### [THE TASK]
Among the entries below, which lines include the string "AGND"? Show each one.

§

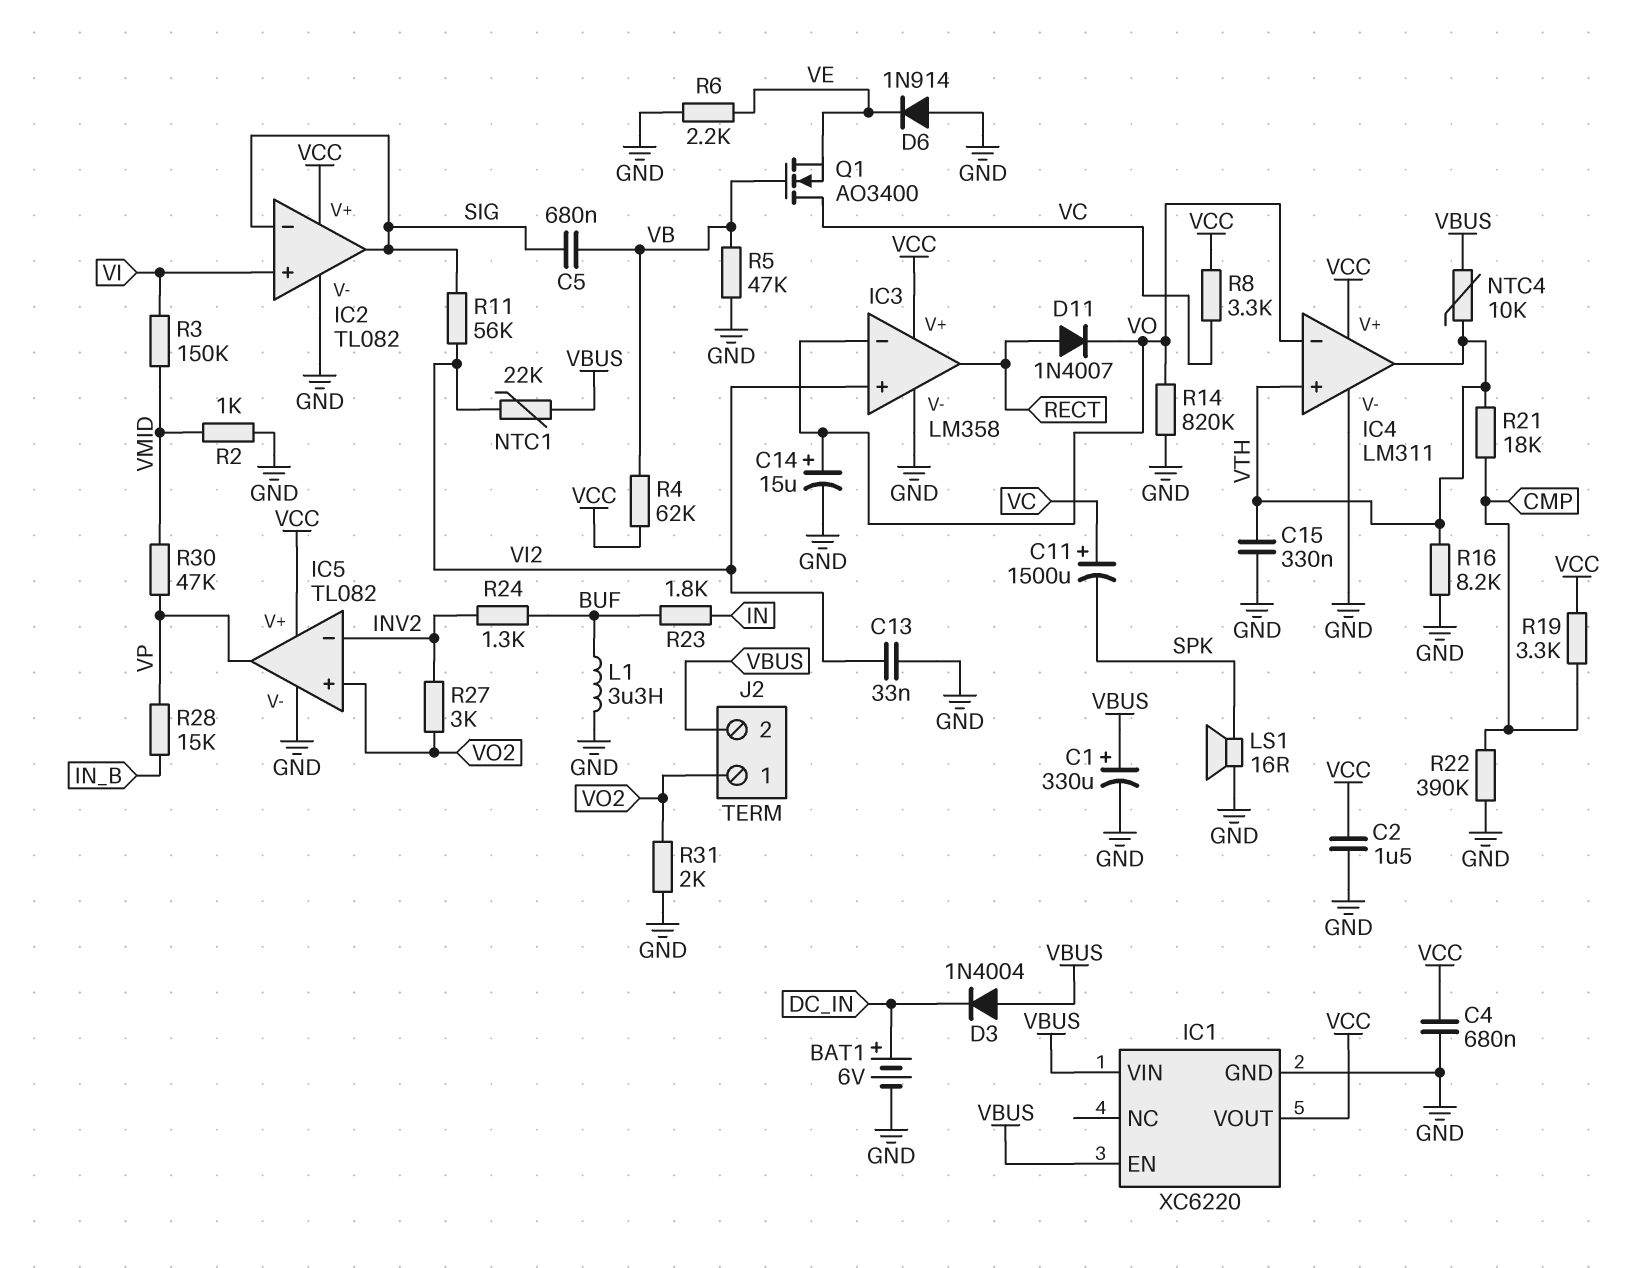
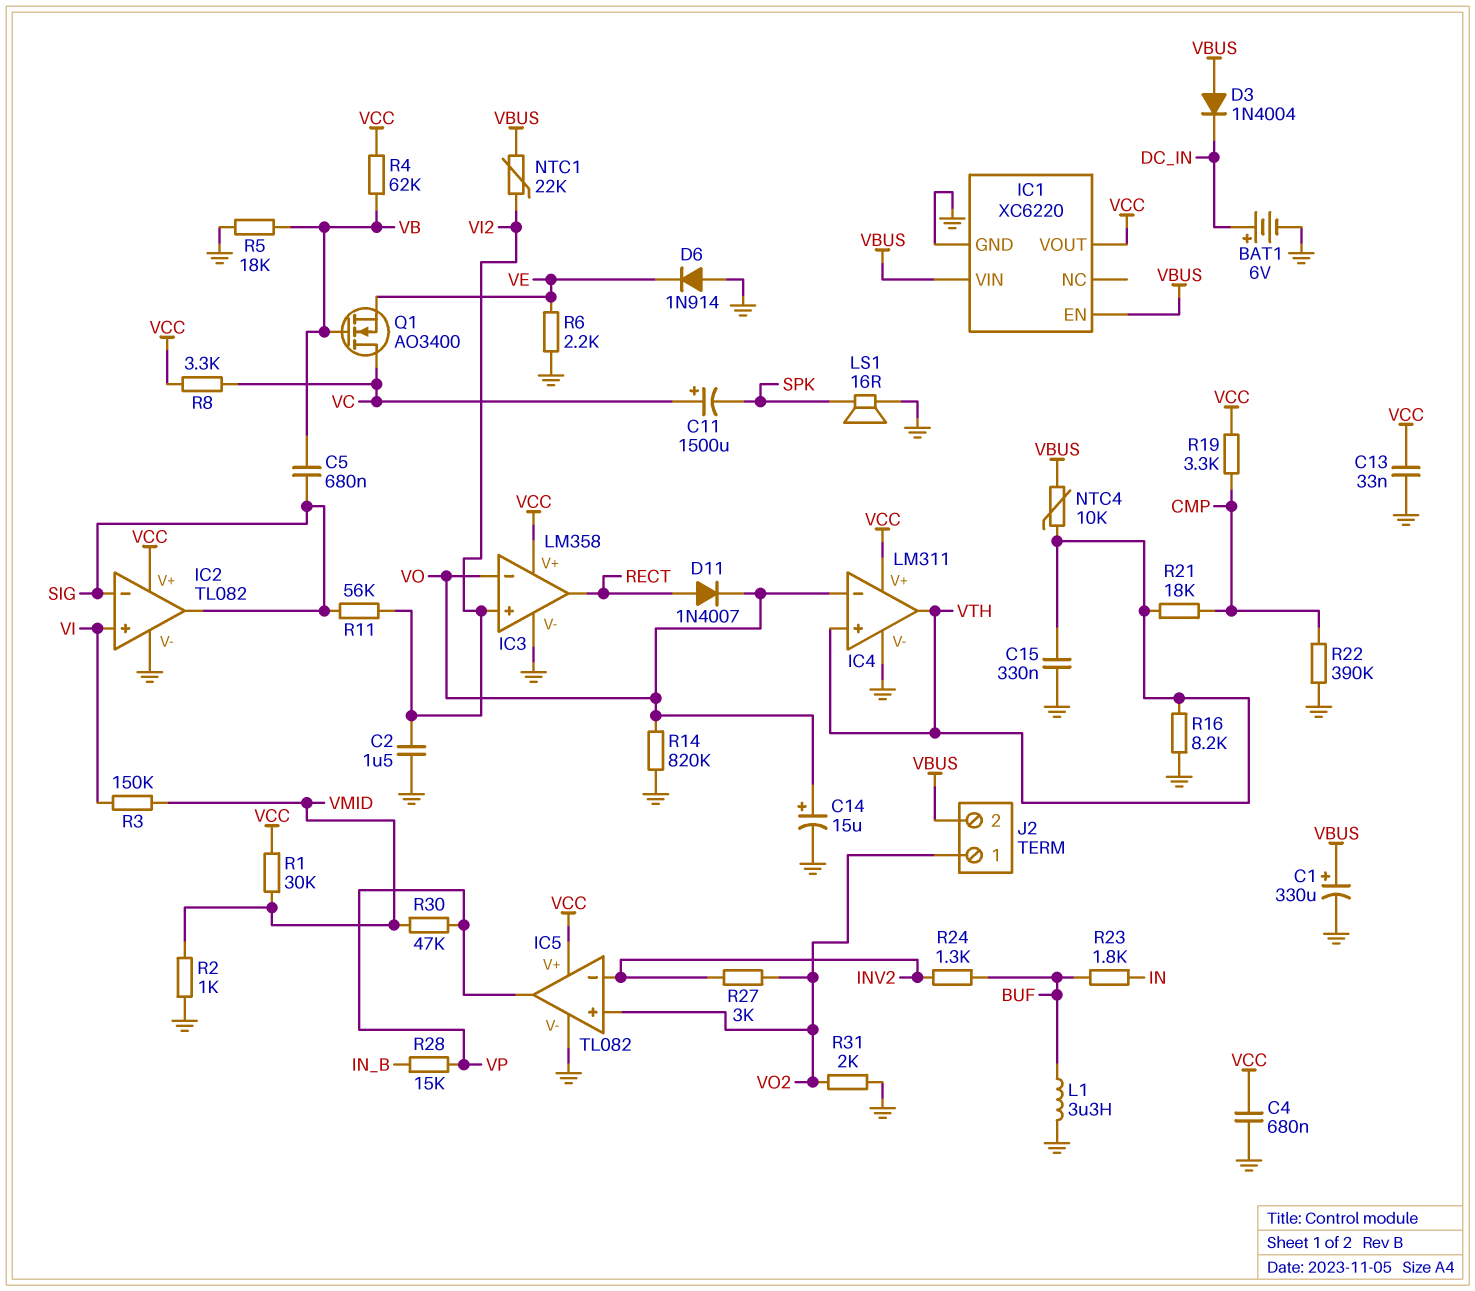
C2: 1.5uF (GND, VCC) -> 1.5uF (GND, VI2)
C13: 33nF (GND, VI2) -> 33nF (GND, VCC)
R1: none -> 30k (VCC, VMID)
R5: 47k (GND, VB) -> 18k (GND, VB)

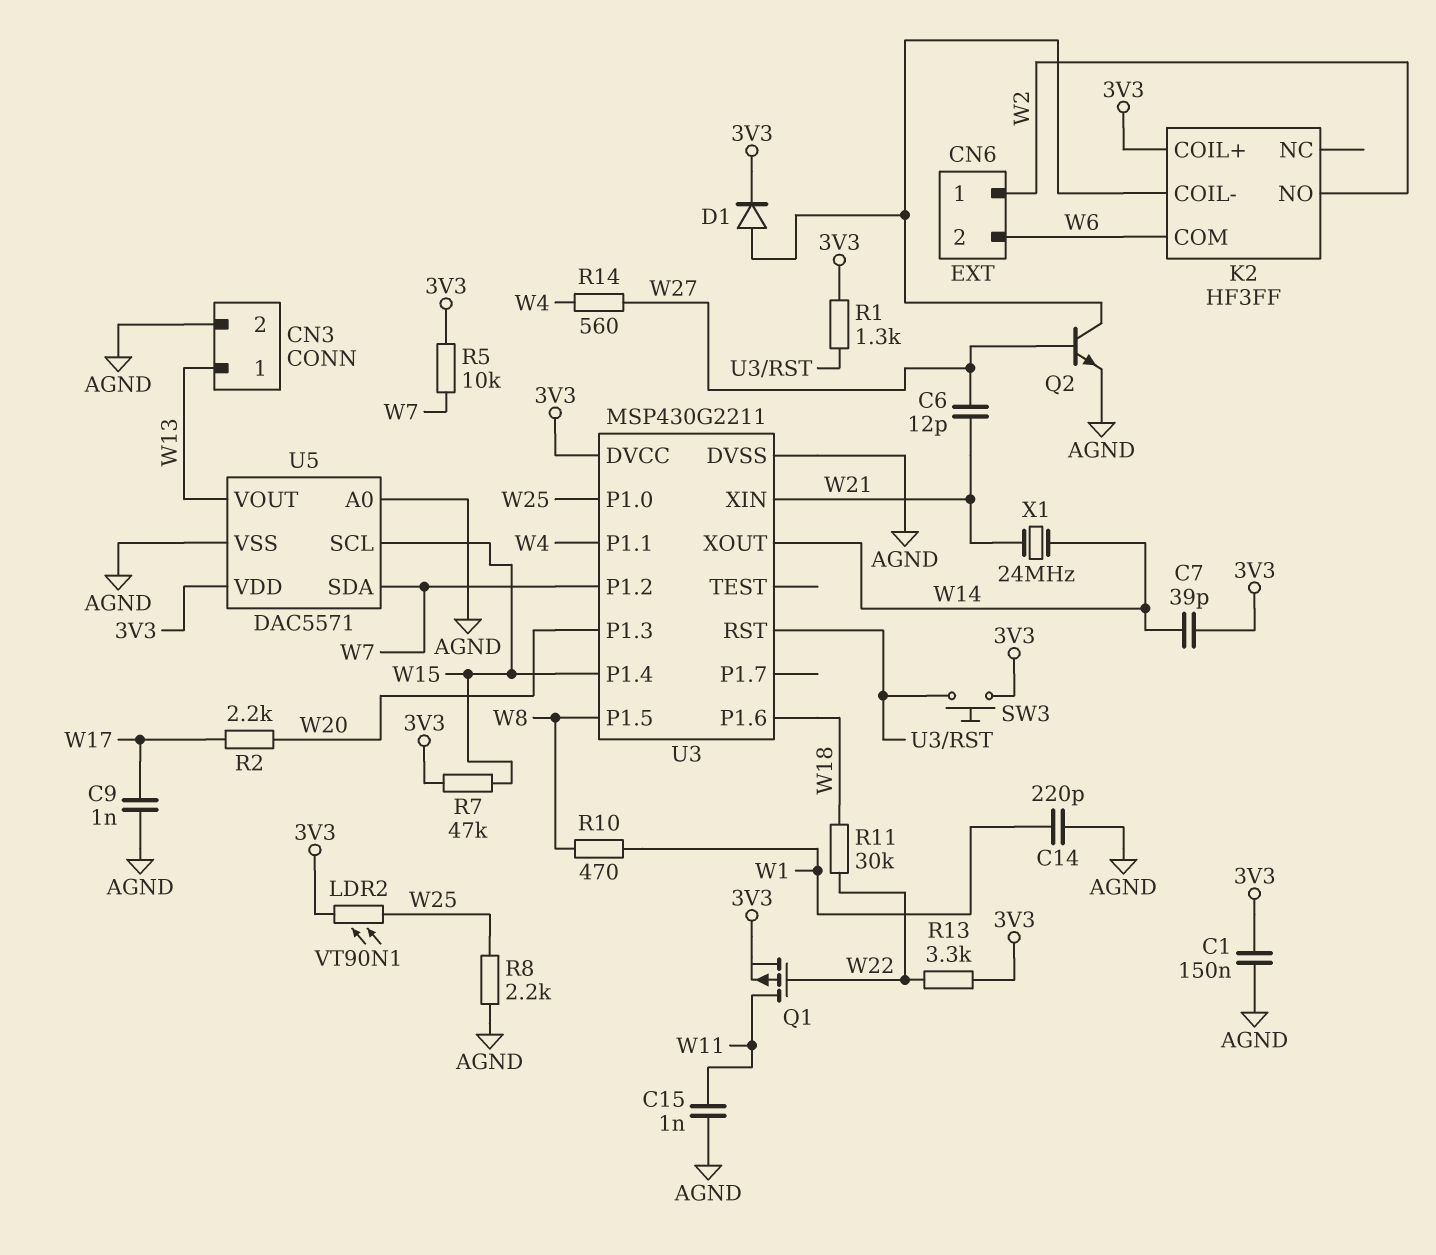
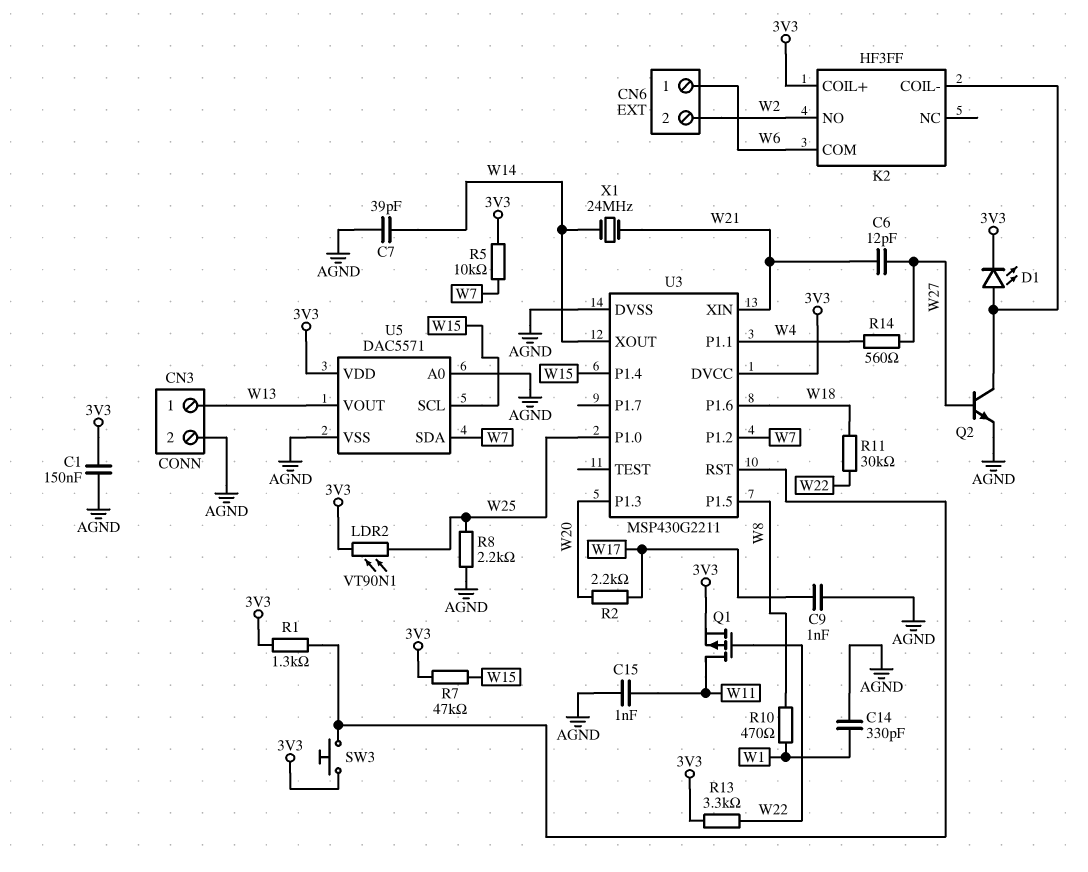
C7: 39pF (3V3, W14) -> 39pF (AGND, W14)
C14: 220pF (AGND, W1) -> 330pF (AGND, W1)
CN6 pin 1: W2 -> W6
CN6 pin 2: W6 -> W2
D1: diode (A K2/COIL-, K 3V3) -> LED (A K2/COIL-, K 3V3)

§

### [RESPONSE TO THIS EXERCISE]
C7: 39pF (3V3, W14) -> 39pF (AGND, W14)
C14: 220pF (AGND, W1) -> 330pF (AGND, W1)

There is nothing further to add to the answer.